╔══

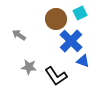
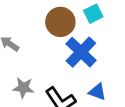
blue triangle: (83, 61) -> (97, 92), moved

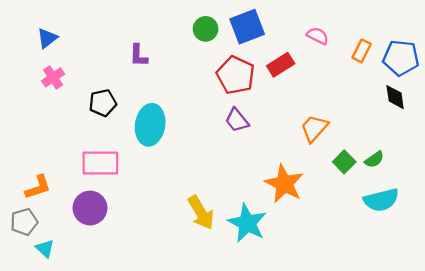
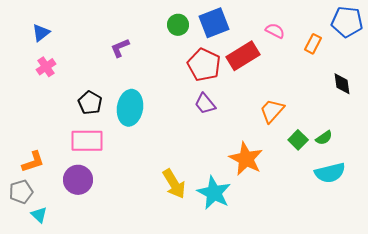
purple L-shape: (139, 55) -> (120, 48), turned 65
blue pentagon: (401, 58) -> (347, 22), moved
red rectangle: (281, 65) -> (243, 56), size x1.4
black pentagon: (103, 103) -> (90, 103), moved, turned -30

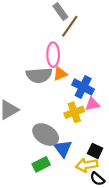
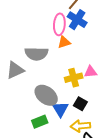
gray semicircle: (39, 75) -> (36, 54), moved
blue cross: (83, 87) -> (77, 20), moved
black square: (95, 151) -> (80, 104), moved

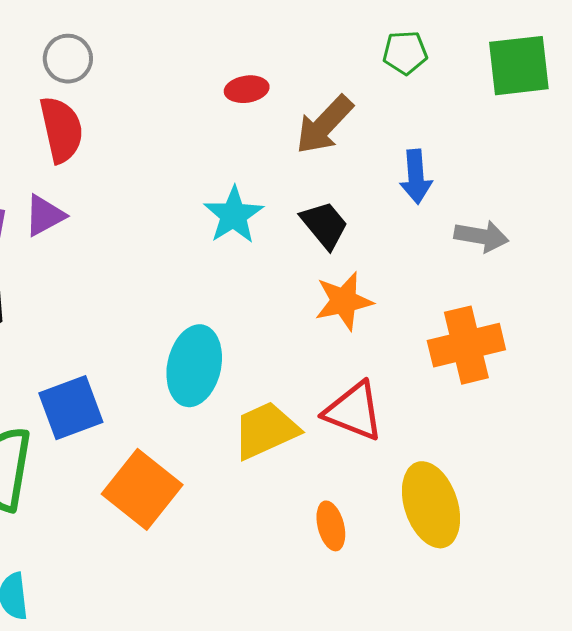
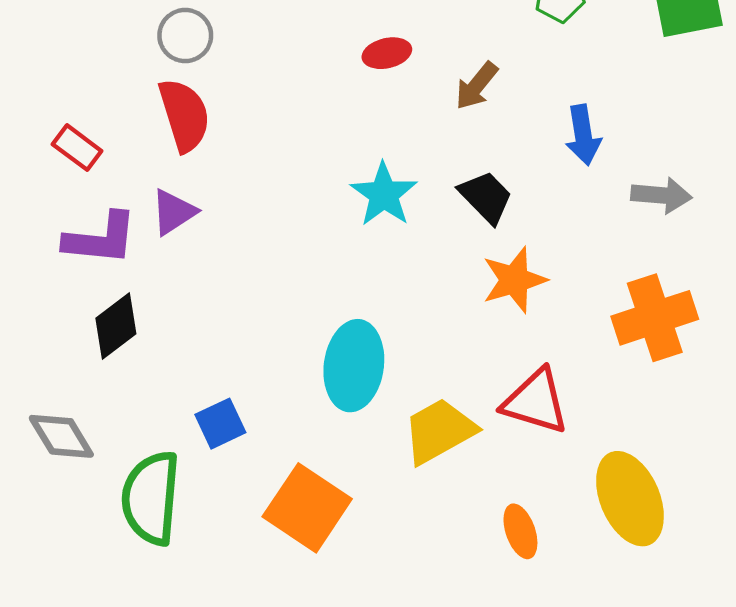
brown arrow: (324, 125) -> (477, 86), size x0.7
blue square: (71, 408) -> (220, 424), size x0.7

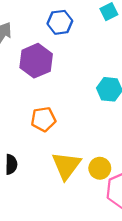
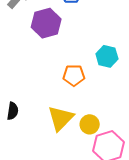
orange pentagon: (43, 119) -> (74, 75), moved

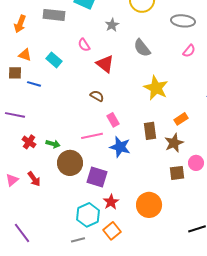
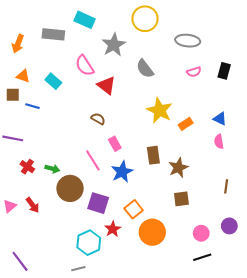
gray star: (112, 25) -> (114, 45), size x1.6
pink semicircle: (84, 45) -> (85, 66), size x1.5
pink semicircle: (189, 51) -> (194, 72), turned 32
orange rectangle: (181, 119) -> (186, 124), moved
pink line: (92, 136) -> (93, 160), turned 70
blue star: (120, 147) -> (122, 172), turned 30
pink circle: (196, 163) -> (201, 233), moved
orange square: (112, 231) -> (134, 209), moved

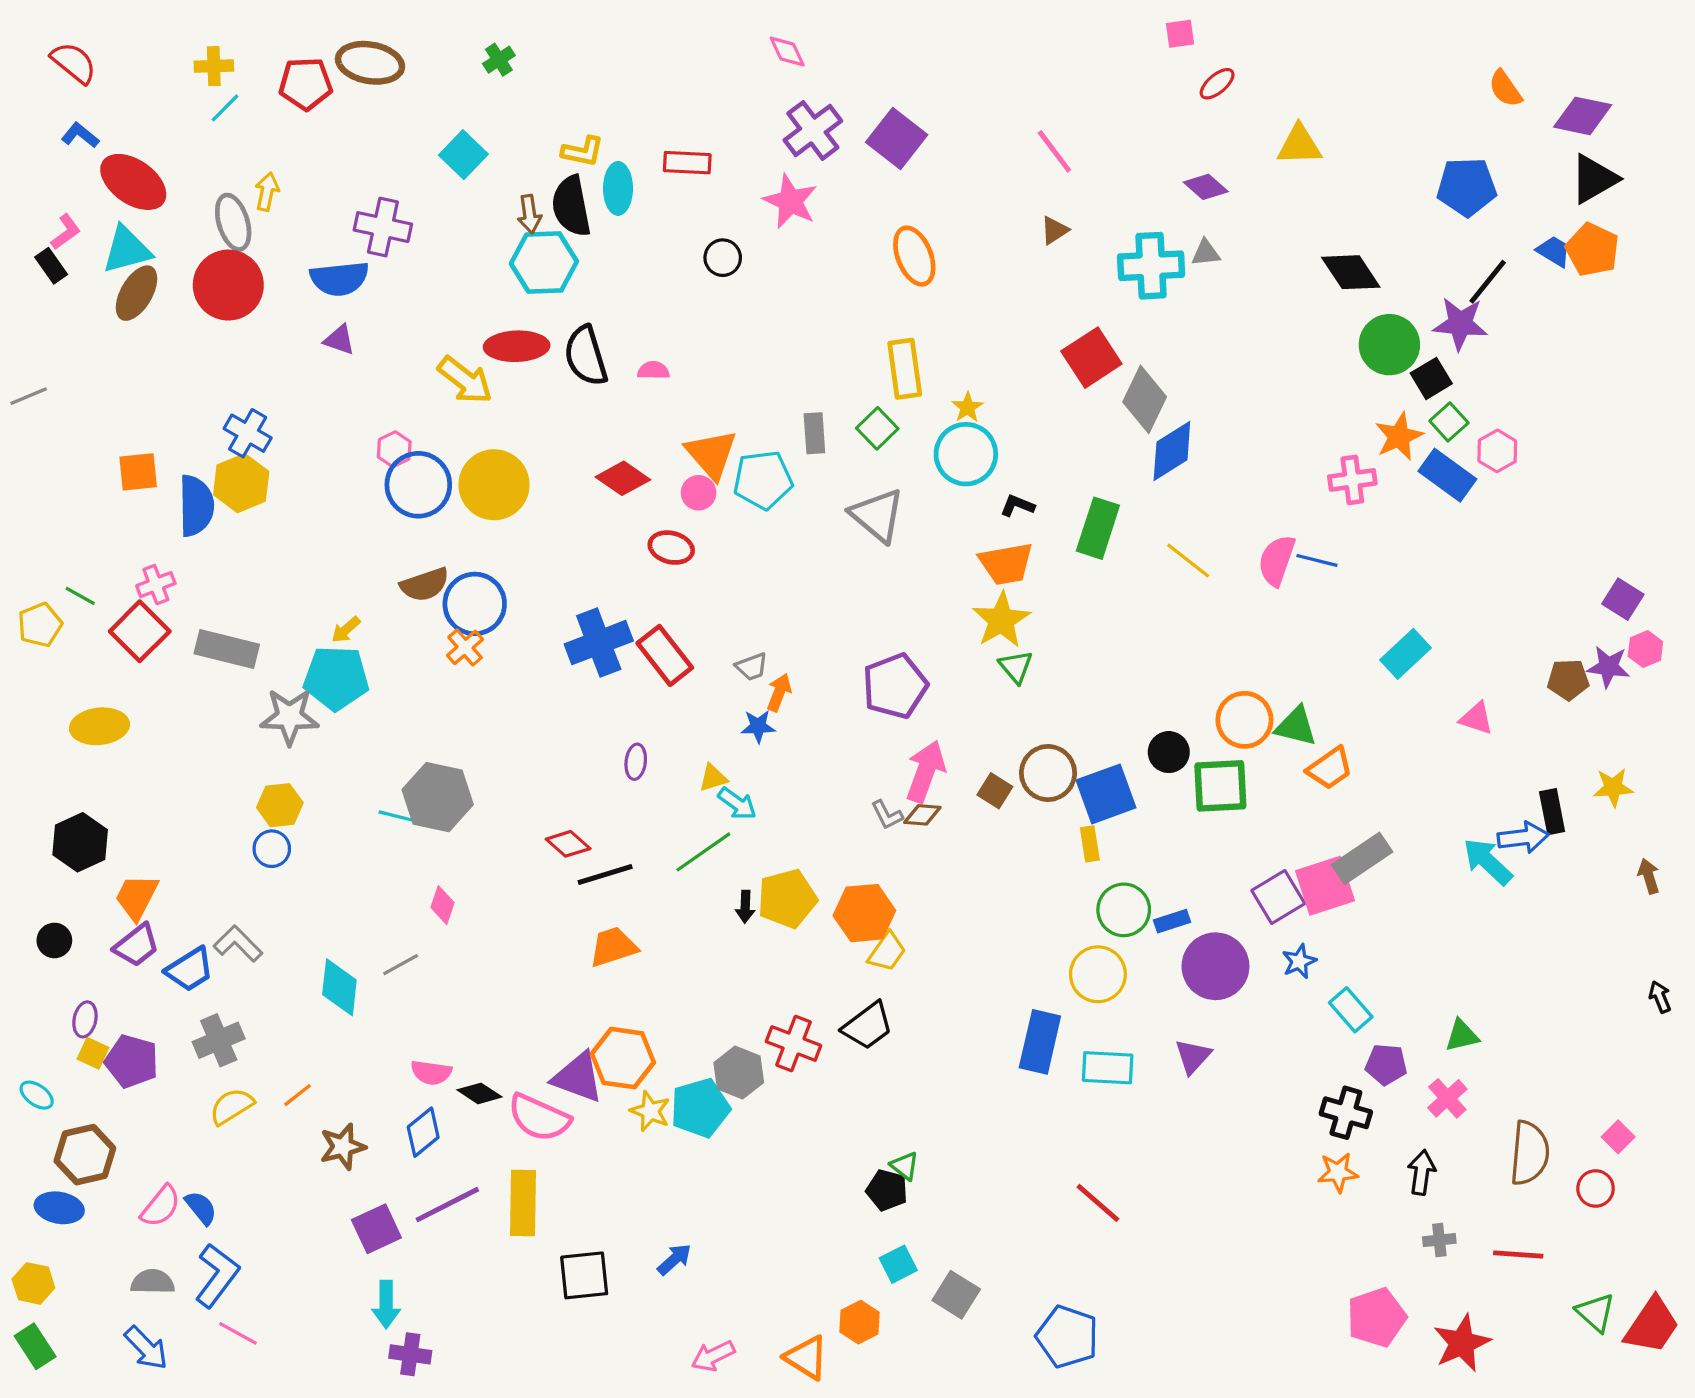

╚══

- WHAT YOU SHOULD DO
Return exactly the stretch above whose first line contains "black square: (95, 151) -> (80, 104), moved" and whose last line contains "orange rectangle: (181, 119)", and nothing outside it. The pictures should not appear.

- WRITTEN SOLUTION
black square: (95, 151) -> (80, 104), moved

brown arrow: (324, 125) -> (477, 86), size x0.7
blue square: (71, 408) -> (220, 424), size x0.7

orange pentagon: (43, 119) -> (74, 75), moved

gray star: (112, 25) -> (114, 45), size x1.6
pink semicircle: (84, 45) -> (85, 66), size x1.5
pink semicircle: (189, 51) -> (194, 72), turned 32
orange rectangle: (181, 119) -> (186, 124), moved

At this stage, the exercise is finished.